#### DATA PROVIDED

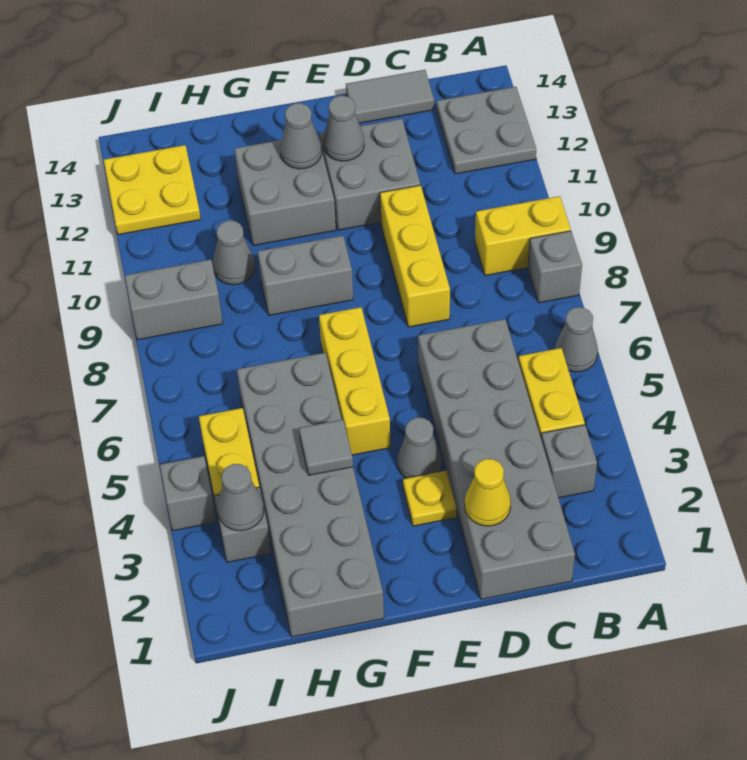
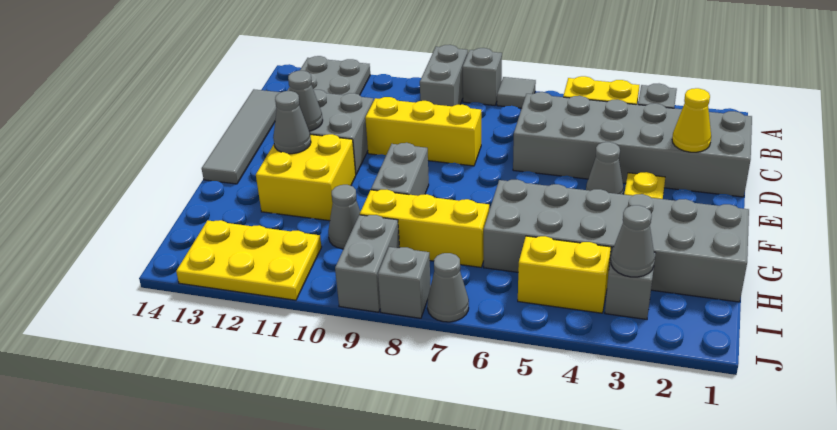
grey cone A6 level 1 -> grey cone J7 level 1
yellow brick A9:B9 level 1 -> grey brick A9:B9 level 1
grey tile C14:D14 level 1 -> grey tile C14:F14 level 1
yellow brick F5:F7 level 1 -> yellow brick H7:H9 level 1
grey brick F11:G12 level 1 -> yellow brick F11:G12 level 1
grey tile G4 level 2 -> grey tile A7 level 1
yellow plate I12:J13 level 1 -> yellow plate I11:J13 level 1
grey brick J4 level 1 -> grey brick J8 level 1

########

• TASK TO CARRY OUT
Each line from the beginning of the entries up to and including the one containing "yellow brick F5:F7" must be restated exactly. Pictures are to be left out.

• TASK RESPONSE
grey cone A6 level 1 -> grey cone J7 level 1
yellow brick A9:B9 level 1 -> grey brick A9:B9 level 1
grey tile C14:D14 level 1 -> grey tile C14:F14 level 1
yellow brick F5:F7 level 1 -> yellow brick H7:H9 level 1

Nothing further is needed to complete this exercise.